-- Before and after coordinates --
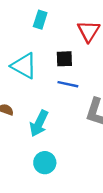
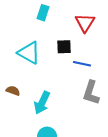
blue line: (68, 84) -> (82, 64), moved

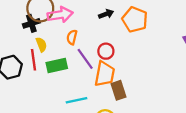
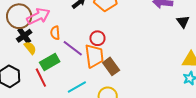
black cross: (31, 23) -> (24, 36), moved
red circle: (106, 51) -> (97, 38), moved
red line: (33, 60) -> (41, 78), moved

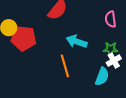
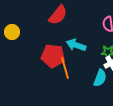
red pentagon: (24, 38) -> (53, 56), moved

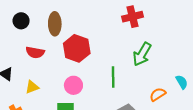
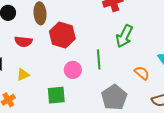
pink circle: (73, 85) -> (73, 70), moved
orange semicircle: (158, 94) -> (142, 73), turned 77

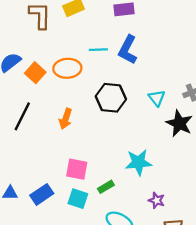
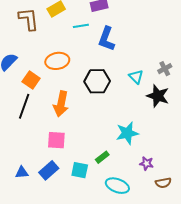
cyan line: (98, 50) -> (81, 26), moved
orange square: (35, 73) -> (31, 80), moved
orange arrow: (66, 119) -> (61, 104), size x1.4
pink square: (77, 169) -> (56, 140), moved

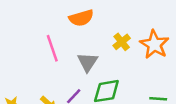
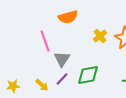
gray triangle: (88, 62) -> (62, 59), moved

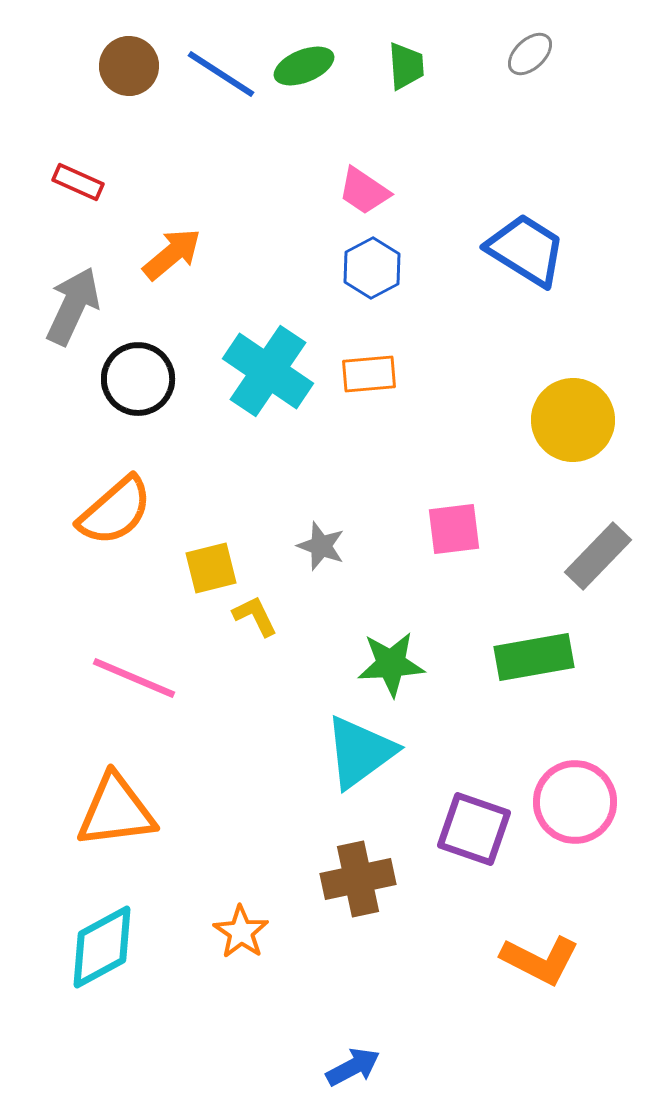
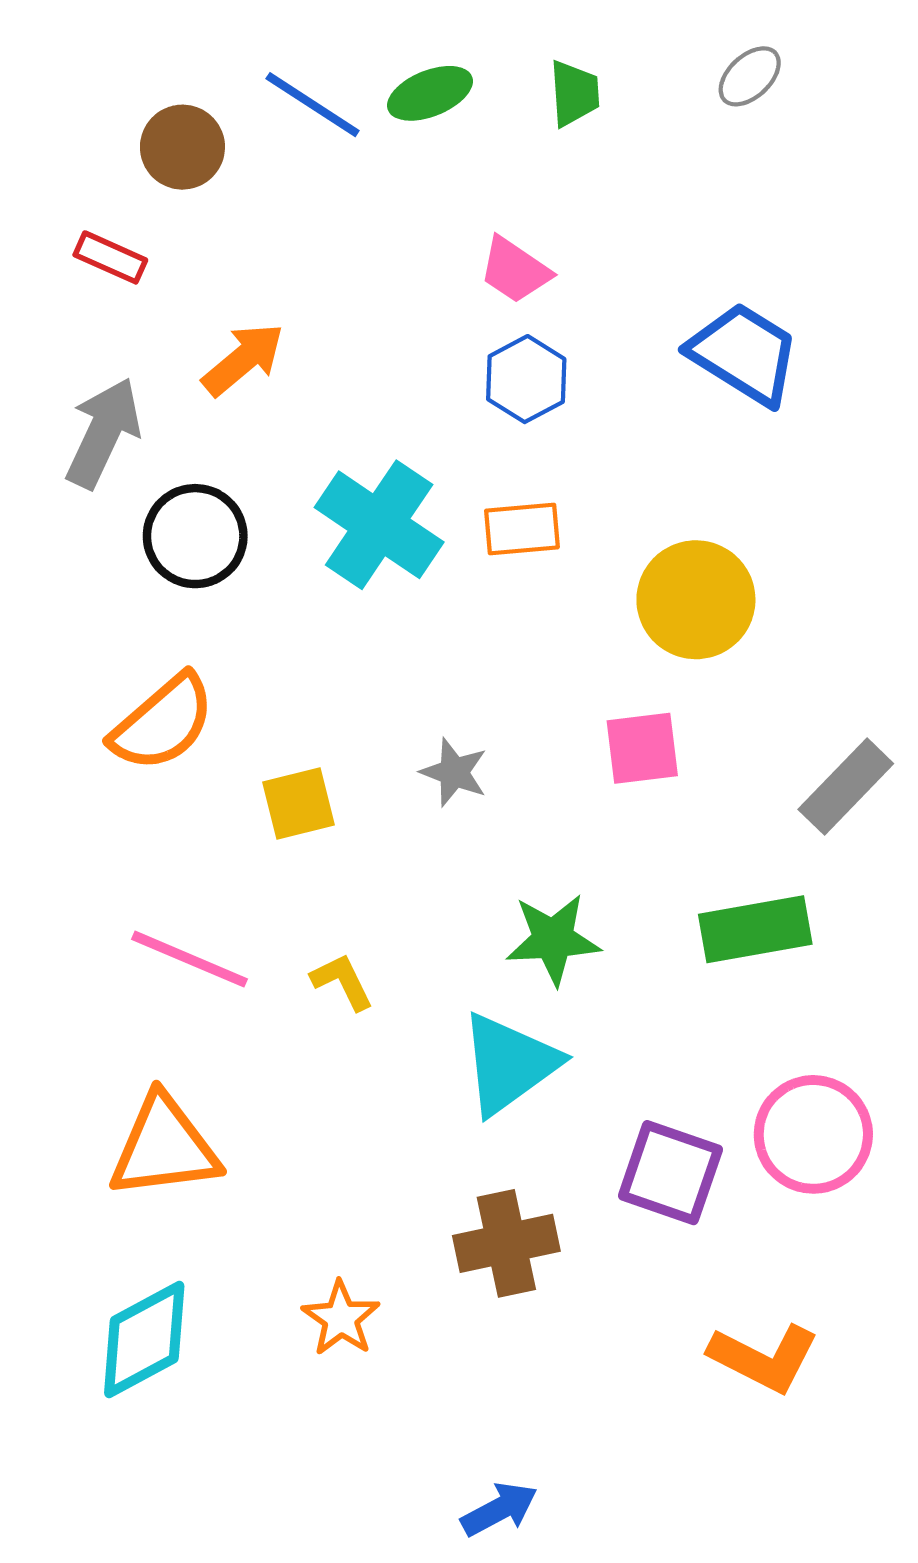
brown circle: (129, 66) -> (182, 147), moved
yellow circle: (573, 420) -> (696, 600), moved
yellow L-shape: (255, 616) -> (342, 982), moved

-- Instructions to follow --
I need the lines from the one containing "pink square: (77, 169) -> (56, 140), moved" through the end of the records retyped exactly, with the pictures left out.

-- Solution for this exercise --
pink square: (77, 169) -> (56, 140), moved

gray triangle: (88, 62) -> (62, 59), moved

brown circle: (129, 66) -> (182, 147), moved
yellow circle: (573, 420) -> (696, 600), moved
yellow L-shape: (255, 616) -> (342, 982), moved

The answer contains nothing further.